**What you need to do**
Whenever a line in the entries below contains the string "yellow", copy that line.

[Data items]
=== Begin Enclosure ===
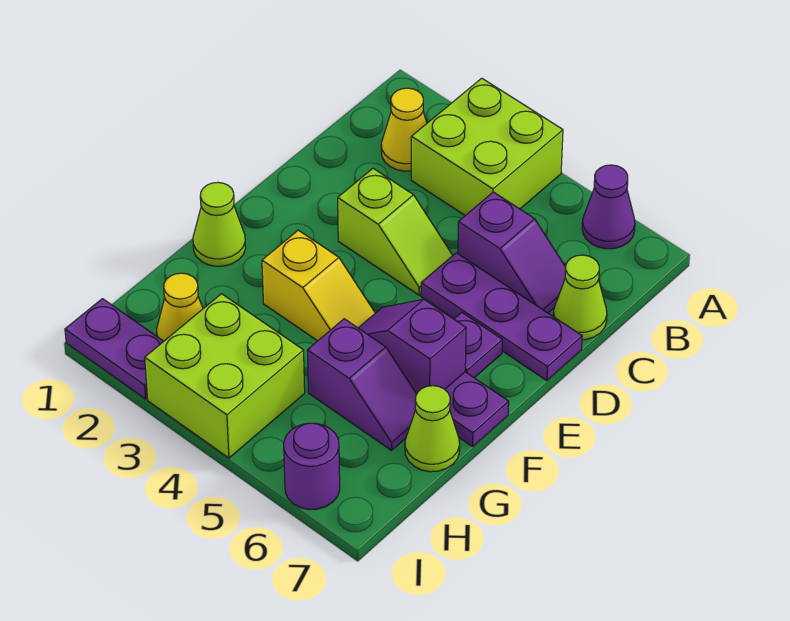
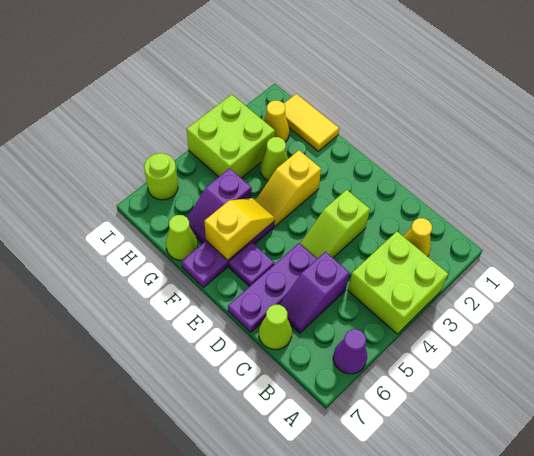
lime 1x1 cone [193,182,246,266] -> lime 1x1 cone moved to [260,137,288,181]
purple 1x2 slope [359,299,466,394] -> yellow 1x2 slope [204,198,275,260]
none -> yellow 1x2 tile [284,94,339,151]
purple 1x2 plate [65,299,164,399] -> none
purple 1x1 round brick [284,423,340,510] -> lime 1x1 round brick [144,153,178,200]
=== End Enclosure ===
**Task answer**
purple 1x2 slope [359,299,466,394] -> yellow 1x2 slope [204,198,275,260]
none -> yellow 1x2 tile [284,94,339,151]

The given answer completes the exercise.